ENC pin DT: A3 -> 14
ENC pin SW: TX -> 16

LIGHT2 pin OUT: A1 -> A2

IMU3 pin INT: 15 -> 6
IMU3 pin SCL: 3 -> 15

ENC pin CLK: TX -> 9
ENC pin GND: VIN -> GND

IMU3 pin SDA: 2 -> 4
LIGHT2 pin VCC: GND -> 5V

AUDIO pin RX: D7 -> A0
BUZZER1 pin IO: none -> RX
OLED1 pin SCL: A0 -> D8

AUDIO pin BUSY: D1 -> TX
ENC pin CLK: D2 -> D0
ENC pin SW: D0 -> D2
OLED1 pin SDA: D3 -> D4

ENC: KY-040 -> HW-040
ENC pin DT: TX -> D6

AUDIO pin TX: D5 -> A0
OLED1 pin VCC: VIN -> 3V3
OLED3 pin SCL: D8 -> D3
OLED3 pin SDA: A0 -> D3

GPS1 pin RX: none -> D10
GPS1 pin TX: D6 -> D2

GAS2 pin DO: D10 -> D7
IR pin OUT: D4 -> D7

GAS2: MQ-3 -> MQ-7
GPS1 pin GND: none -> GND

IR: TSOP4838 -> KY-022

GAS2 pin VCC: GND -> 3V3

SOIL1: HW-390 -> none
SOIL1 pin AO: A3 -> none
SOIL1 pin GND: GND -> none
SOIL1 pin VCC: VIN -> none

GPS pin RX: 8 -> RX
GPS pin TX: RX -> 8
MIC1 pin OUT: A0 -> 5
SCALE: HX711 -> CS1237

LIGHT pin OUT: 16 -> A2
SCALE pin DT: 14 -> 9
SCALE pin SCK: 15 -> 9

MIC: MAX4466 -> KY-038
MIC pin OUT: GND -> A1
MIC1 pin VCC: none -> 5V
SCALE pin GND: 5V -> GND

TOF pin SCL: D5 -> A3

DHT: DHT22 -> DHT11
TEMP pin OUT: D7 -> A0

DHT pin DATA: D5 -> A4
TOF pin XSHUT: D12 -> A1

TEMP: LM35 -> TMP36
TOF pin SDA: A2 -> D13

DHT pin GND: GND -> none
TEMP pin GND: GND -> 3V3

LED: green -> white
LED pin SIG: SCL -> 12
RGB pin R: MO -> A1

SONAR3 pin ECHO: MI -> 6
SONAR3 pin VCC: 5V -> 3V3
##########
▶ _Task details_
Please return every line from the one that contains "MIC1 pin VCC: none -> 5V" through the end of the entries, exactly, leaving out all others.

▶ _Answer to this exercise_
MIC1 pin VCC: none -> 5V
SCALE pin GND: 5V -> GND

TOF pin SCL: D5 -> A3

DHT: DHT22 -> DHT11
TEMP pin OUT: D7 -> A0

DHT pin DATA: D5 -> A4
TOF pin XSHUT: D12 -> A1

TEMP: LM35 -> TMP36
TOF pin SDA: A2 -> D13

DHT pin GND: GND -> none
TEMP pin GND: GND -> 3V3

LED: green -> white
LED pin SIG: SCL -> 12
RGB pin R: MO -> A1

SONAR3 pin ECHO: MI -> 6
SONAR3 pin VCC: 5V -> 3V3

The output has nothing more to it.